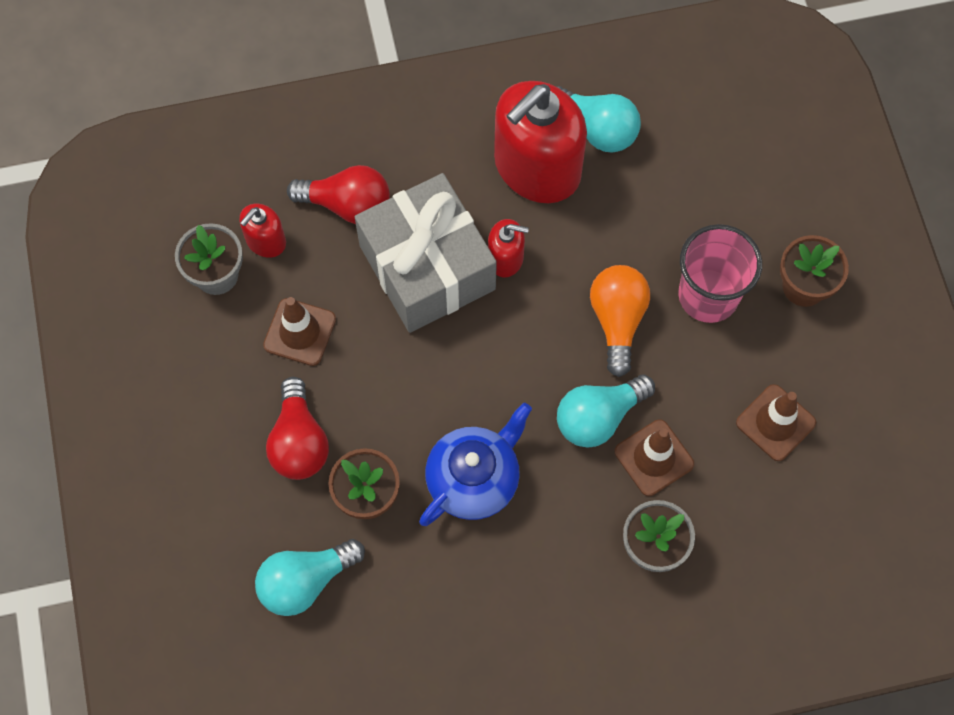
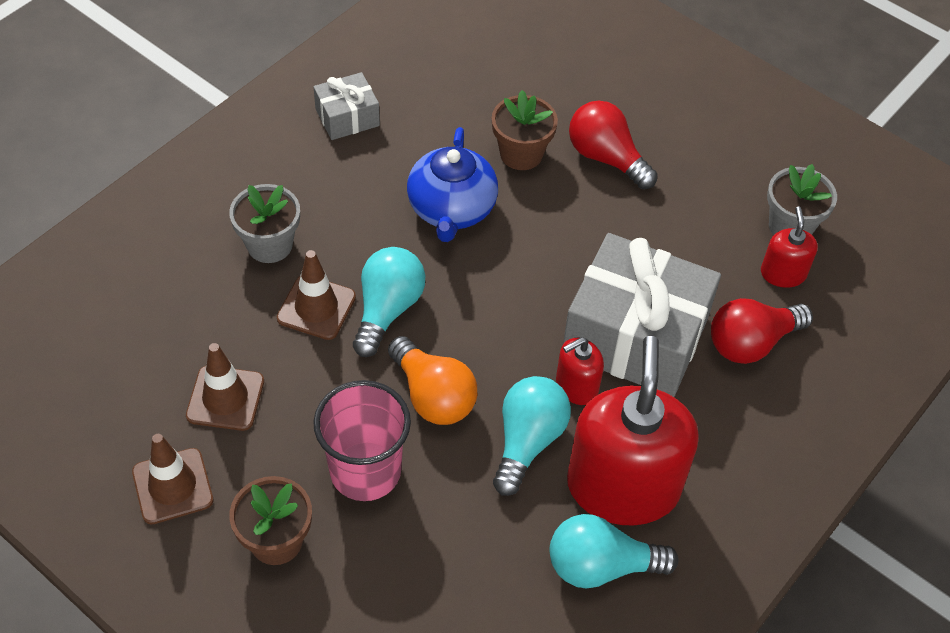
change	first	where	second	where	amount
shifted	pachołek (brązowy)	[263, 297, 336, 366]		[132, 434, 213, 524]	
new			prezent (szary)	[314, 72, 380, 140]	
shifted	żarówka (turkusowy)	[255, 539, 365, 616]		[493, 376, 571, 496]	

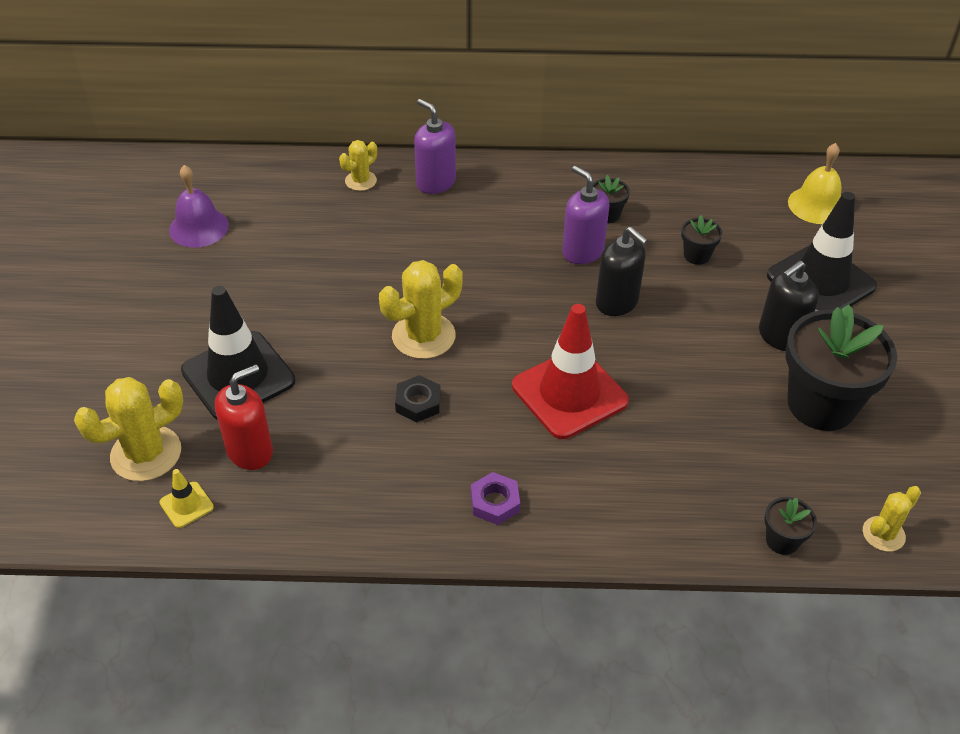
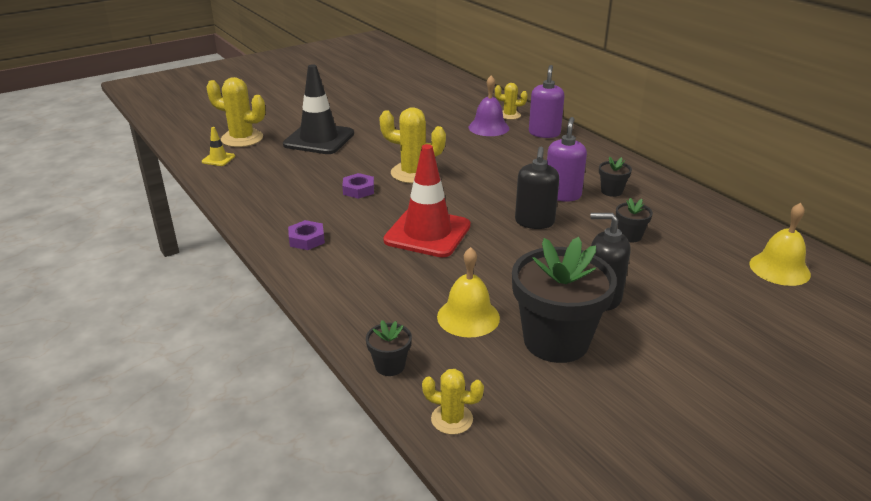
change	first	where	second	where	amount
repainted	nakrętka (czarny)	[395, 375, 441, 422]	nakrętka (fioletowy)	[342, 173, 374, 199]	
new			dzwonek (żółty)	[437, 247, 500, 338]	
shifted	dzwonek (fioletowy)	[169, 165, 229, 248]		[469, 75, 509, 136]	
gone	dozownik mydła (czerwony)	[215, 364, 273, 470]			
gone	pachołek (czarny)	[767, 192, 877, 311]			

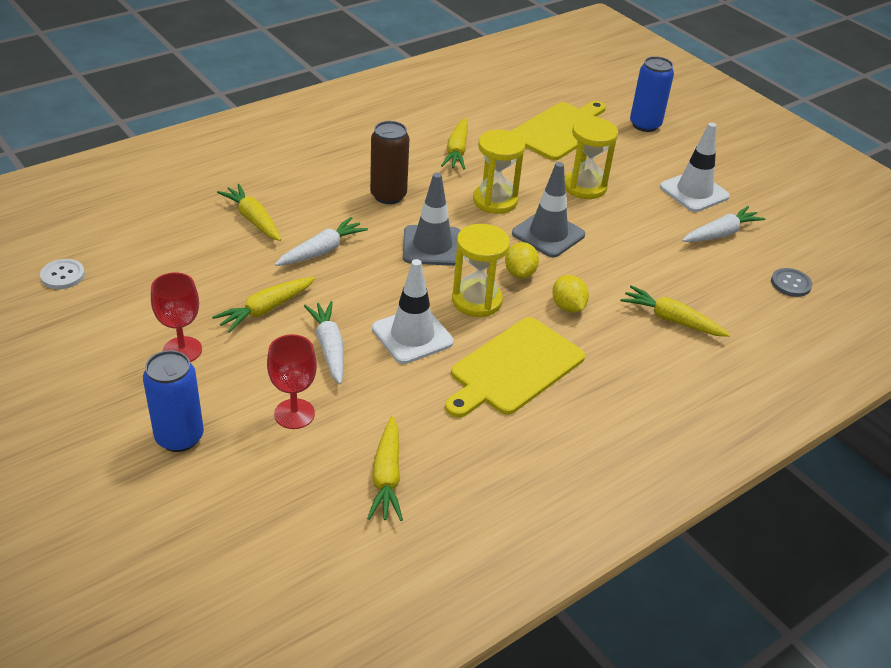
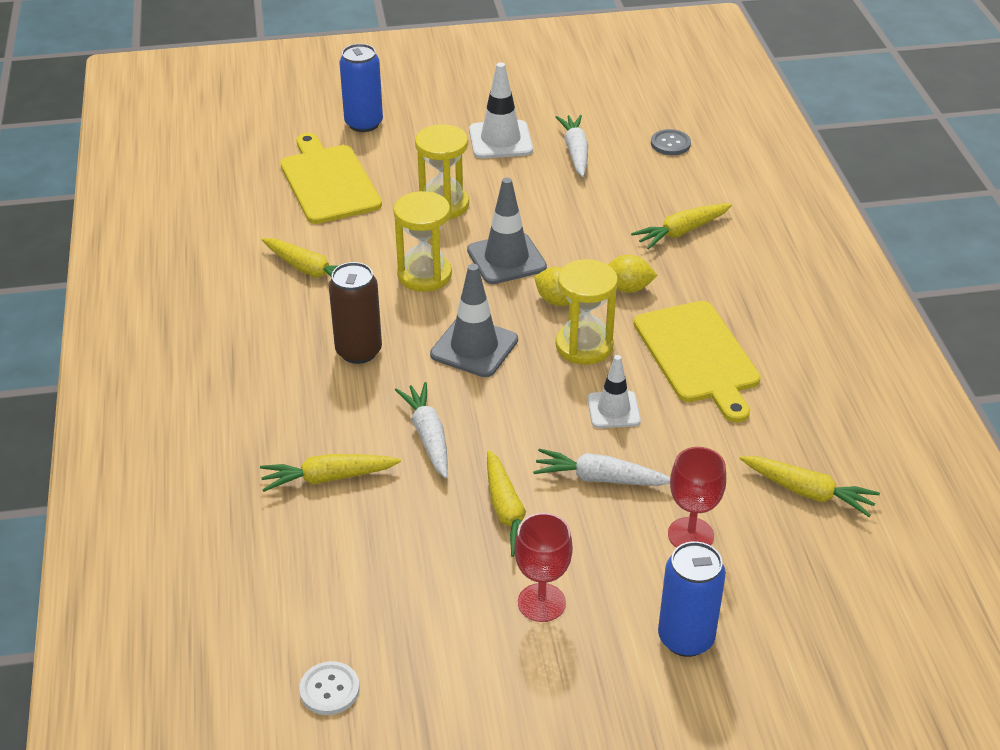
change	first	where	second	where	amount
scaled	pachołek (biały)	[372, 259, 454, 364]		[587, 355, 641, 428]	x0.66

● Aim of the exercise
Please write out exactly the lines from the one holding "173, 374, 199]" through the last line of the material above, both included, as a copy without pictures.

● Exercise output
repainted	nakrętka (czarny)	[395, 375, 441, 422]	nakrętka (fioletowy)	[342, 173, 374, 199]	
new			dzwonek (żółty)	[437, 247, 500, 338]	
shifted	dzwonek (fioletowy)	[169, 165, 229, 248]		[469, 75, 509, 136]	
gone	dozownik mydła (czerwony)	[215, 364, 273, 470]			
gone	pachołek (czarny)	[767, 192, 877, 311]			

change	first	where	second	where	amount
scaled	pachołek (biały)	[372, 259, 454, 364]		[587, 355, 641, 428]	x0.66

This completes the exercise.